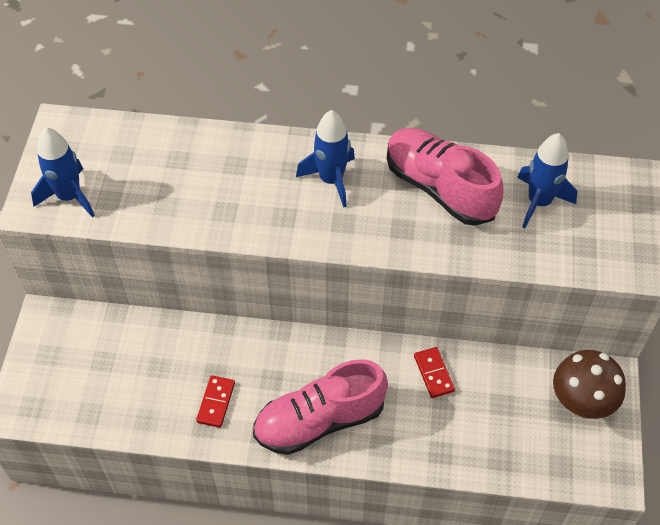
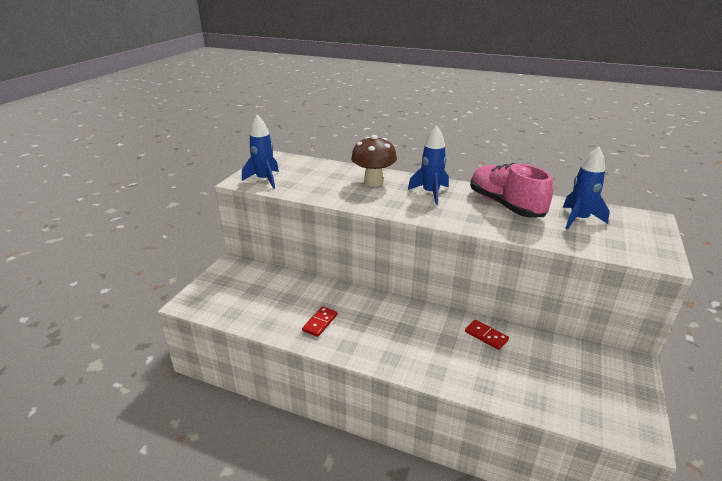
camera: 15 degrees right, 25 degrees down
(319, 420) = (392, 347): pink shoe -> none
(434, 373) = (486, 336): red domino -> red domino turned 45 degrees counterclockwise
(580, 403) = (608, 376): brown mushroom -> brown mushroom (373, 182)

**EXERCISE REQUIREMENTS**. From the first line to the last, repeat the material exactly, but drop the pictures.

**TASK SOLUTION**.
camera: 15 degrees right, 25 degrees down
(319, 420) = (392, 347): pink shoe -> none
(434, 373) = (486, 336): red domino -> red domino turned 45 degrees counterclockwise
(580, 403) = (608, 376): brown mushroom -> brown mushroom (373, 182)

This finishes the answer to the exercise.